— Begin Provided records —

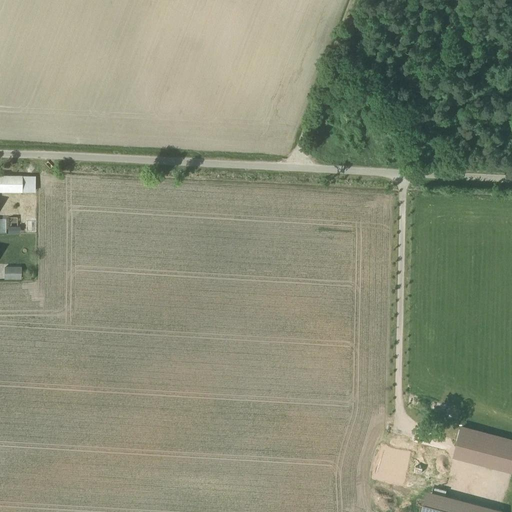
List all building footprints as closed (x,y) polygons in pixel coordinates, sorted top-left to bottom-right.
[(21,177),(0,176),(0,190),(21,191),(21,177)] [(15,267),(4,267),(4,281),(22,281),(22,273),(16,273),(14,272),(15,267)] [(412,442),(408,458),(417,461),(415,467),(423,469),(445,475),(451,452),(412,442)] [(496,452),(477,447),(468,481),(487,486),(496,452)] [(422,474),(423,469),(415,467),(417,461),(408,458),(406,465),(397,462),(391,486),(411,492),(415,472),(422,474)] [(468,483),(444,477),(439,496),(463,502),(468,483)]
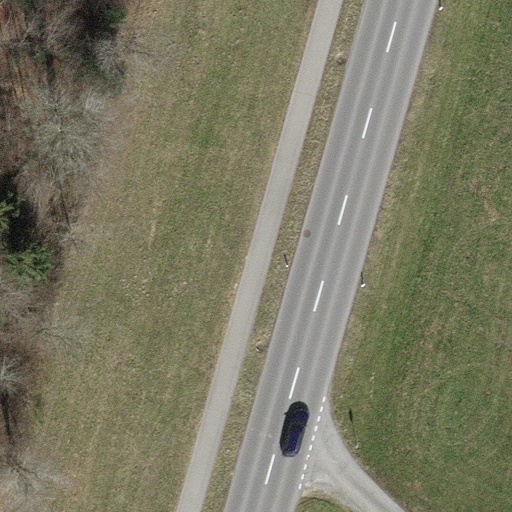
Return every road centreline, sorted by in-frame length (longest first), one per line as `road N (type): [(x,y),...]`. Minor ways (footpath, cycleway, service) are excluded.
road 1 (tertiary): [(258,511),(401,0)]
road 2 (track): [(383,511),(347,481),(277,442)]
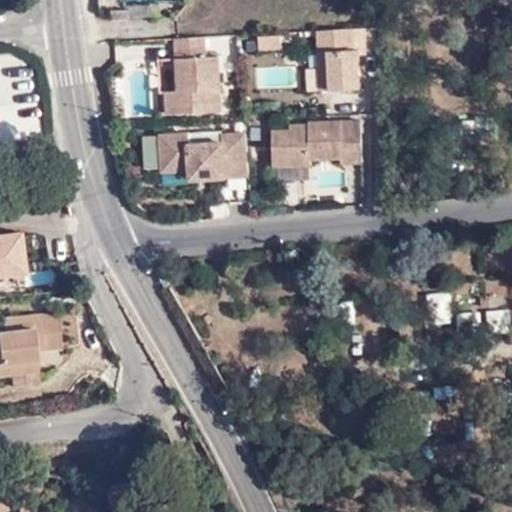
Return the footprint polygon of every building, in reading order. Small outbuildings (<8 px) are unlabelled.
[(354,50),(352,28),(319,29),(321,91),(361,89),(359,50),(354,50)] [(205,35),(176,38),(178,91),(167,91),(168,114),(222,111),(220,56),(206,56),(205,35)] [(282,50),(282,35),(259,36),(260,50),(282,50)] [(310,121),(310,125),(310,130),(291,129),(273,130),(273,166),(312,165),(311,158),(341,159),(341,164),(364,163),(362,121),(310,121)] [(205,178),(249,175),(246,134),(223,134),(224,142),(190,144),(190,133),(161,134),(162,170),(191,169),(191,170),(205,170),(205,178)] [(191,178),(205,178),(205,170),(191,170),(191,178)] [(0,282),(34,278),(28,233),(0,236),(0,282)] [(60,347),(57,311),(37,313),(38,319),(3,323),(4,332),(0,332),(0,374),(37,371),(35,350),(60,347)] [(33,501),(39,484),(12,484),(13,487),(0,491),(0,511),(19,505),(20,511),(33,511),(33,507),(33,501)] [(137,511),(131,486),(106,493),(110,511),(137,511)] [(47,511),(58,511),(61,504),(50,501),(47,511)]
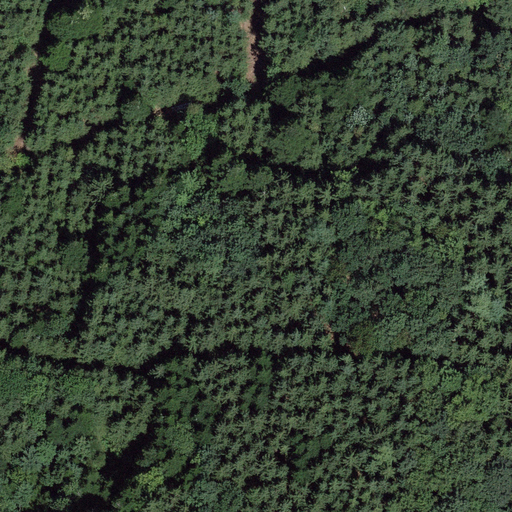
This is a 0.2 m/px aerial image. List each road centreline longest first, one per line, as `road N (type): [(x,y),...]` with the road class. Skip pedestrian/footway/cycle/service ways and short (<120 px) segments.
road 1 (track): [(503,0),(243,99),(61,155),(0,187)]
road 2 (track): [(0,329),(29,340),(511,397)]
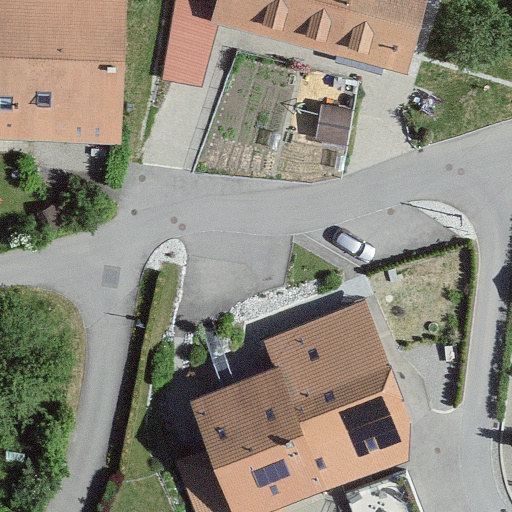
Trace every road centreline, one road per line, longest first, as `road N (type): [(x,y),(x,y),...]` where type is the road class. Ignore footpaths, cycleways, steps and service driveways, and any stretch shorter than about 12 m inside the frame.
road 1 (residential): [(100,249),(168,219),(303,209),(488,164)]
road 2 (residential): [(488,164),(495,236),(472,435),(488,511)]
road 3 (residential): [(68,511),(99,415),(111,323),(100,249)]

— End Provided records —

Render all of the material above as a JSON list of strings, one string for each line. Omit blank lines and leave the pictures out.

* _Finished exercise_:
[
  "List all building footprints as closed (x,y) polygons in pixel coordinates, sorted top-left to bottom-right.",
  "[(21,177),(0,176),(0,190),(21,191),(21,177)] [(15,267),(4,267),(4,281),(22,281),(22,273),(16,273),(14,272),(15,267)] [(412,442),(408,458),(417,461),(415,467),(423,469),(445,475),(451,452),(412,442)] [(496,452),(477,447),(468,481),(487,486),(496,452)] [(422,474),(423,469),(415,467),(417,461),(408,458),(406,465),(397,462),(391,486),(411,492),(415,472),(422,474)] [(468,483),(444,477),(439,496),(463,502),(468,483)]",
  "Return every road centreline, sorted by in-frame length (longest first), one per line as `road N (type): [(x,y),...]`. Minor ways (footpath, cycleway, service) are excluded.",
  "road 1 (tertiary): [(258,511),(401,0)]",
  "road 2 (track): [(383,511),(347,481),(277,442)]",
  "Return the footprint polygon of every building, in reading order. Small outbuildings (<8 px) are unlabelled.",
  "[(354,50),(352,28),(319,29),(321,91),(361,89),(359,50),(354,50)] [(205,35),(176,38),(178,91),(167,91),(168,114),(222,111),(220,56),(206,56),(205,35)] [(282,50),(282,35),(259,36),(260,50),(282,50)] [(310,121),(310,125),(310,130),(291,129),(273,130),(273,166),(312,165),(311,158),(341,159),(341,164),(364,163),(362,121),(310,121)] [(205,178),(249,175),(246,134),(223,134),(224,142),(190,144),(190,133),(161,134),(162,170),(191,169),(191,170),(205,170),(205,178)] [(191,178),(205,178),(205,170),(191,170),(191,178)] [(0,282),(34,278),(28,233),(0,236),(0,282)] [(60,347),(57,311),(37,313),(38,319),(3,323),(4,332),(0,332),(0,374),(37,371),(35,350),(60,347)] [(33,501),(39,484),(12,484),(13,487),(0,491),(0,511),(19,505),(20,511),(33,511),(33,507),(33,501)] [(137,511),(131,486),(106,493),(110,511),(137,511)] [(47,511),(58,511),(61,504),(50,501),(47,511)]",
  "This is a 0.2 m/px aerial image. List each road centreline longest first, one per line, as `road N (type): [(x,y),...]` with the road class. Skip pedestrian/footway/cycle/service ways and short (<120 px) segments.",
  "road 1 (track): [(503,0),(243,99),(61,155),(0,187)]",
  "road 2 (track): [(0,329),(29,340),(511,397)]",
  "Trace every road centreline, one road per line, longest first, as `road N (type): [(x,y),(x,y),...]` where type is the road class. Ignore footpaths, cycleways, steps and service driveways, and any stretch shorter than about 12 m inside the frame.",
  "road 1 (residential): [(100,249),(168,219),(303,209),(488,164)]",
  "road 2 (residential): [(488,164),(495,236),(472,435),(488,511)]",
  "road 3 (residential): [(68,511),(99,415),(111,323),(100,249)]"
]